» **Goal of the exercise**
Throughout the records below, find the lines with the string "black" and give how many there are, nothing else.

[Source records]

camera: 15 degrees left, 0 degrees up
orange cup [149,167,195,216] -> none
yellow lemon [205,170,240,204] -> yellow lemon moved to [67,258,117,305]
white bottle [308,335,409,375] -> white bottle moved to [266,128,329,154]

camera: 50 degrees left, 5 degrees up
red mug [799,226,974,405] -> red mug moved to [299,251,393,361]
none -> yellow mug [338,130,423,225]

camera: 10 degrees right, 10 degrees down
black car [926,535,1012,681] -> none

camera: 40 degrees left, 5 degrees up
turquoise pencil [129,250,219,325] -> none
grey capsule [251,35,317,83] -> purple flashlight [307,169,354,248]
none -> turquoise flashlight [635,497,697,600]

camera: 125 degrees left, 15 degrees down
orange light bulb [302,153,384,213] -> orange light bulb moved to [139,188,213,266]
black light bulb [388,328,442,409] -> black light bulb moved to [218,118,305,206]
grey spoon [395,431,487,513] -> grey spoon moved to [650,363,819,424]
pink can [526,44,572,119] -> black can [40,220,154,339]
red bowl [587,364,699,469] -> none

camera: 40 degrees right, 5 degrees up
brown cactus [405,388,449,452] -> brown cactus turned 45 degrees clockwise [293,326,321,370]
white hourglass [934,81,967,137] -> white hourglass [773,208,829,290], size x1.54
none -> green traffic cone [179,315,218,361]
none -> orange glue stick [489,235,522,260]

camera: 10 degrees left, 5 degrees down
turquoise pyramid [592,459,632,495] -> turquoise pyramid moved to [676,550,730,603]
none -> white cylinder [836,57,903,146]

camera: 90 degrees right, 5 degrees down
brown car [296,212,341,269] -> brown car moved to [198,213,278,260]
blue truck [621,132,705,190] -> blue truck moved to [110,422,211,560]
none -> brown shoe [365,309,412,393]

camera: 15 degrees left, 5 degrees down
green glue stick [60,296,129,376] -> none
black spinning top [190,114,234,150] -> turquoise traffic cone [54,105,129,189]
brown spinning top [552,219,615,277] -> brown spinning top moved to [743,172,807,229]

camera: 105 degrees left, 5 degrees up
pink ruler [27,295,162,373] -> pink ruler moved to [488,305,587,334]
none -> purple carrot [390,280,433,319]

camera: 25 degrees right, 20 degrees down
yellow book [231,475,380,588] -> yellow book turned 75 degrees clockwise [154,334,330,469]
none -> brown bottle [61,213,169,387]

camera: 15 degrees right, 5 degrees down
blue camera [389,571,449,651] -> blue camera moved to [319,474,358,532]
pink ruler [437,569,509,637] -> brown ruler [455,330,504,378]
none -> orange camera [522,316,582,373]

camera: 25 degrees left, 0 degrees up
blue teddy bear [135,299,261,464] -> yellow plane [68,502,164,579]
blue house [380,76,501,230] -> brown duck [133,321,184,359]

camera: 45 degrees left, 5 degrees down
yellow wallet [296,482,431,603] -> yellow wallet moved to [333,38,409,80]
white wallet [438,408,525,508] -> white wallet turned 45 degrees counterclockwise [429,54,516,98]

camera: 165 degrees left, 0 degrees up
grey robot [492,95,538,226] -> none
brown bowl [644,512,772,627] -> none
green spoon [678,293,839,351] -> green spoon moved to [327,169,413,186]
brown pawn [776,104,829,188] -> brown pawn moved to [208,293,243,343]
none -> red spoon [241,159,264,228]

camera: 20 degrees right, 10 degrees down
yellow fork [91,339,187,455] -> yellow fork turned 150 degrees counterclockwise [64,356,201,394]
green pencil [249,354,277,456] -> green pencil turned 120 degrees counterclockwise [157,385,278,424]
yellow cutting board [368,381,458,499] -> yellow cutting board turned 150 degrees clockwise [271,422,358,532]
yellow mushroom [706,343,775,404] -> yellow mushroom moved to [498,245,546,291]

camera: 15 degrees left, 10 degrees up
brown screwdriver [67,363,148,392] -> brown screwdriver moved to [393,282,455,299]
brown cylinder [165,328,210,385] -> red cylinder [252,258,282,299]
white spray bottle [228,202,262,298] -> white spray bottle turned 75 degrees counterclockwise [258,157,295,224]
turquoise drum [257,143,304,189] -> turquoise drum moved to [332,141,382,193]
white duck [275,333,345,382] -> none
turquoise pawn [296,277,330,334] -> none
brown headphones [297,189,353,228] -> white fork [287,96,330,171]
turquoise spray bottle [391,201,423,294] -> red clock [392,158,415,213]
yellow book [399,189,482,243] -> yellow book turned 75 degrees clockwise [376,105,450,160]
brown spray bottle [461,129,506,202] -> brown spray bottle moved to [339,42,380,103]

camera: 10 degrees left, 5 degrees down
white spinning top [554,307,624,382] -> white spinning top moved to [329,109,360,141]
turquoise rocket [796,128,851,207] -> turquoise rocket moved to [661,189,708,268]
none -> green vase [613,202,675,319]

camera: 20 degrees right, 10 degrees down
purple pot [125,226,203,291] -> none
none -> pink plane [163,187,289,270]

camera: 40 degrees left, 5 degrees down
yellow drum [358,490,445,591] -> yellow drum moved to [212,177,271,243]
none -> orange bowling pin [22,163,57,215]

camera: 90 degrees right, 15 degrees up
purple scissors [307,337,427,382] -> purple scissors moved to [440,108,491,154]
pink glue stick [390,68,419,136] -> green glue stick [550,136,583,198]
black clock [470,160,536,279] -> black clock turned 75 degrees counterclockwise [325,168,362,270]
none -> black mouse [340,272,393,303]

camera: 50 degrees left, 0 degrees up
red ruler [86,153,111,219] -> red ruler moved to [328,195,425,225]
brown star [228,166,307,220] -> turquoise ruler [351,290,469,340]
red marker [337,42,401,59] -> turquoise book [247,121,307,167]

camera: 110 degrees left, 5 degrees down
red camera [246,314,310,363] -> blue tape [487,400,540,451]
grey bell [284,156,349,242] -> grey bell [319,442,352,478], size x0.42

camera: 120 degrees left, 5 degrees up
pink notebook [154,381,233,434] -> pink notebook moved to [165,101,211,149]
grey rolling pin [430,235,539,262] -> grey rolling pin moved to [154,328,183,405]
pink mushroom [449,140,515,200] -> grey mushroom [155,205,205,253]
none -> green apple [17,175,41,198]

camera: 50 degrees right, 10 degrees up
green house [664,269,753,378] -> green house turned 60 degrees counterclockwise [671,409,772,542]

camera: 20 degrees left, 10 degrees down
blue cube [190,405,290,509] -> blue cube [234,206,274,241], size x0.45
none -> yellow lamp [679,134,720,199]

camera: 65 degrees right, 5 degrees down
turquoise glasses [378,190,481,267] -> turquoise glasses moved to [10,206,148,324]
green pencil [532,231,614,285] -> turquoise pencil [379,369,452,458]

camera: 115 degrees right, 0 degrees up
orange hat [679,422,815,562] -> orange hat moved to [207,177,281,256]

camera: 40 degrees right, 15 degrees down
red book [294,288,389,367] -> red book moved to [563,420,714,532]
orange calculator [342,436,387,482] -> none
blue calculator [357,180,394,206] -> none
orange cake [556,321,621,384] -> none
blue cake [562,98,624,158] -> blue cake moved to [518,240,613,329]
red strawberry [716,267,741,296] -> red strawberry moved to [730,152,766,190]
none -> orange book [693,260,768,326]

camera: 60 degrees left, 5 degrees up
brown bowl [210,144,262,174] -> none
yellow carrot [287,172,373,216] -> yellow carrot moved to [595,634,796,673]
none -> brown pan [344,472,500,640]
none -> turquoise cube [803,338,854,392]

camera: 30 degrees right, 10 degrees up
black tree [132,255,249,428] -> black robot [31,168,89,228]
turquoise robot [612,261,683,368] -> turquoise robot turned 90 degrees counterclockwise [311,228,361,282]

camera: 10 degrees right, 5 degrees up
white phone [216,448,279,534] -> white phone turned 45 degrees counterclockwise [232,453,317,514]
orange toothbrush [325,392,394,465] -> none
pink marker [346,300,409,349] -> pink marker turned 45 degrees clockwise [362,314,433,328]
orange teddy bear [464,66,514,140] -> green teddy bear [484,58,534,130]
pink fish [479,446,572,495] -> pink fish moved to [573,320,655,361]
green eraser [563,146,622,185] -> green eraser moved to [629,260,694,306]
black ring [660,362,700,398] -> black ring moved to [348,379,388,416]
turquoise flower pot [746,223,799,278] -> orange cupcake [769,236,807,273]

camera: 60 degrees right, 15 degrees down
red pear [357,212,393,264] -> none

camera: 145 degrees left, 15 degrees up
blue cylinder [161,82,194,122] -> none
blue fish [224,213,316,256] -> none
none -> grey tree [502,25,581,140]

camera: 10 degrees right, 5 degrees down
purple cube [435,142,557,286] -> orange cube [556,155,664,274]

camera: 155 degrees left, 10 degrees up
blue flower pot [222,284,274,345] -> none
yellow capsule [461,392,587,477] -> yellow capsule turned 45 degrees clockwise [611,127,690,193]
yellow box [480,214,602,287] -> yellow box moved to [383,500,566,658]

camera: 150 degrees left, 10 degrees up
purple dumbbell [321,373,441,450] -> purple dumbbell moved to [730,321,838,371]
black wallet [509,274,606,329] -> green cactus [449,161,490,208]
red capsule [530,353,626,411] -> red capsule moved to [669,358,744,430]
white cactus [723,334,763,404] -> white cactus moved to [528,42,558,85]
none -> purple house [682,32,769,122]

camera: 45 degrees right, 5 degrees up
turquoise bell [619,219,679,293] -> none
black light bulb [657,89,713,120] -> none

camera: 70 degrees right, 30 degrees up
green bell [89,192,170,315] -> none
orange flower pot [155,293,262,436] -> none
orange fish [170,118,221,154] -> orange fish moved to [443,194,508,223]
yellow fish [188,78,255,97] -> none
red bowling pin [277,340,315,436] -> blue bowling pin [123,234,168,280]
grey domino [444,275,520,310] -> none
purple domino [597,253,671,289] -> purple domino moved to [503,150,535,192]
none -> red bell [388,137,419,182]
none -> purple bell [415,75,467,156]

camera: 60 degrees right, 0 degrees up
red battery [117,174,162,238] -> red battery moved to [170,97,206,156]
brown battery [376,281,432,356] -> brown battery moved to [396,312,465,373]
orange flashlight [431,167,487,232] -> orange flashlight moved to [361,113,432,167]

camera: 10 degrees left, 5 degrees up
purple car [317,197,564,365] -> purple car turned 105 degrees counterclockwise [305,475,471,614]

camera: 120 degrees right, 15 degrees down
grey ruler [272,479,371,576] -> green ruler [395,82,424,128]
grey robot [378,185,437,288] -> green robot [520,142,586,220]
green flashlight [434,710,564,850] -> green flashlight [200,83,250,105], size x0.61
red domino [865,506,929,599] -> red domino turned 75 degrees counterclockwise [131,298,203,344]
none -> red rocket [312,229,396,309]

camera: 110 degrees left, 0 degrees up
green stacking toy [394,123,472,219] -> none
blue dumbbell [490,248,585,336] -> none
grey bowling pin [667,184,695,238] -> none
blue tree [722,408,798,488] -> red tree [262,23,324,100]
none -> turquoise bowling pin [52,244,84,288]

» **Answer to this problem**
10